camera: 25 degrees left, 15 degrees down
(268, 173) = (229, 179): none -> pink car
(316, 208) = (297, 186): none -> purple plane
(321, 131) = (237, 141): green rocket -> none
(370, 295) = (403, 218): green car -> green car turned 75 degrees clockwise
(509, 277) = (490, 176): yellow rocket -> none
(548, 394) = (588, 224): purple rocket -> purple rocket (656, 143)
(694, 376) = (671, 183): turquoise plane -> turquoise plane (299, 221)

-=-=-=-=-

Aim of the exercise
Copy all of the data exactly.

Output of the exercise
camera: 25 degrees left, 15 degrees down
(268, 173) = (229, 179): none -> pink car
(316, 208) = (297, 186): none -> purple plane
(321, 131) = (237, 141): green rocket -> none
(370, 295) = (403, 218): green car -> green car turned 75 degrees clockwise
(509, 277) = (490, 176): yellow rocket -> none
(548, 394) = (588, 224): purple rocket -> purple rocket (656, 143)
(694, 376) = (671, 183): turquoise plane -> turquoise plane (299, 221)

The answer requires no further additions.